:: Problem statement ::
Read each of the lines below and tally those with "none"; the tally is the whole answer.

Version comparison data
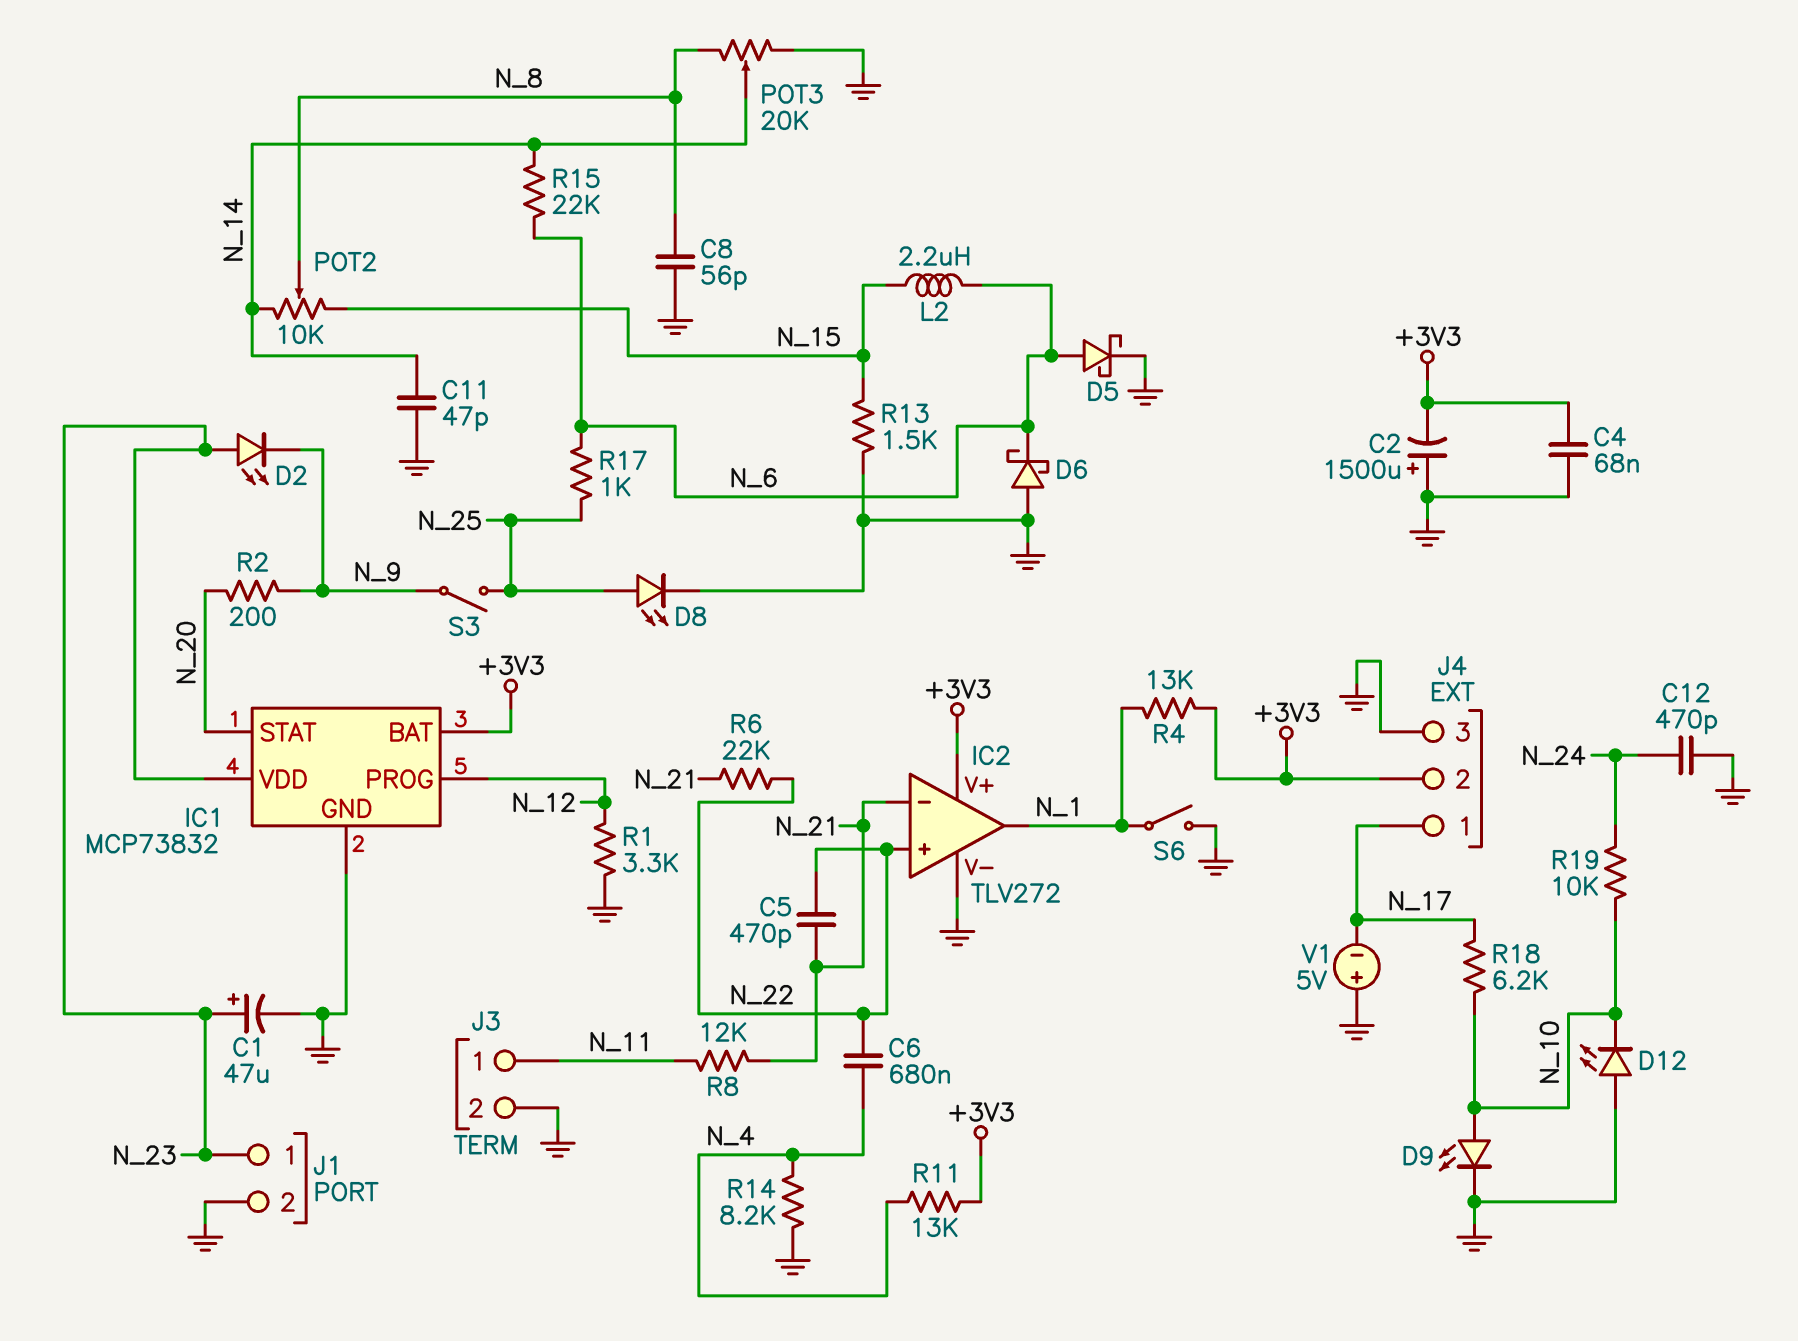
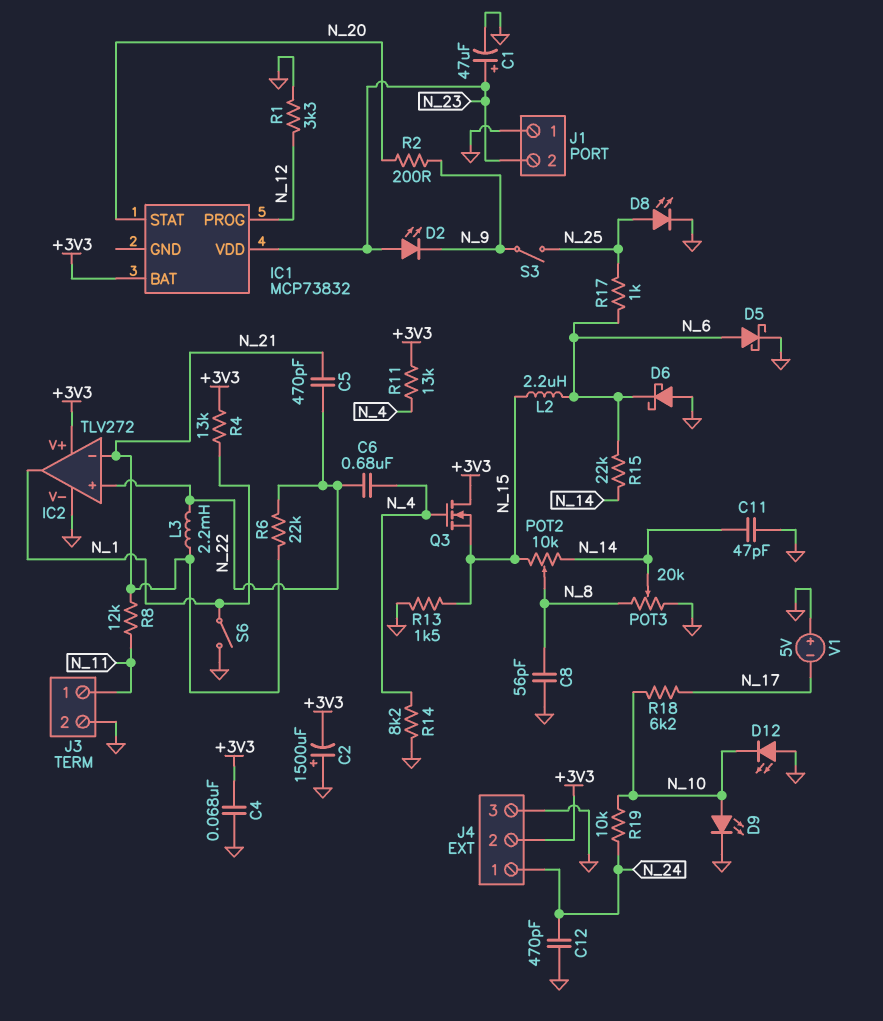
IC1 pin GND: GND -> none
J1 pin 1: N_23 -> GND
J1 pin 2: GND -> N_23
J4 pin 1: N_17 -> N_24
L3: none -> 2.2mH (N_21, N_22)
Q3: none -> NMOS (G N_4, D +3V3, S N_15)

:: Solved exercise ::
3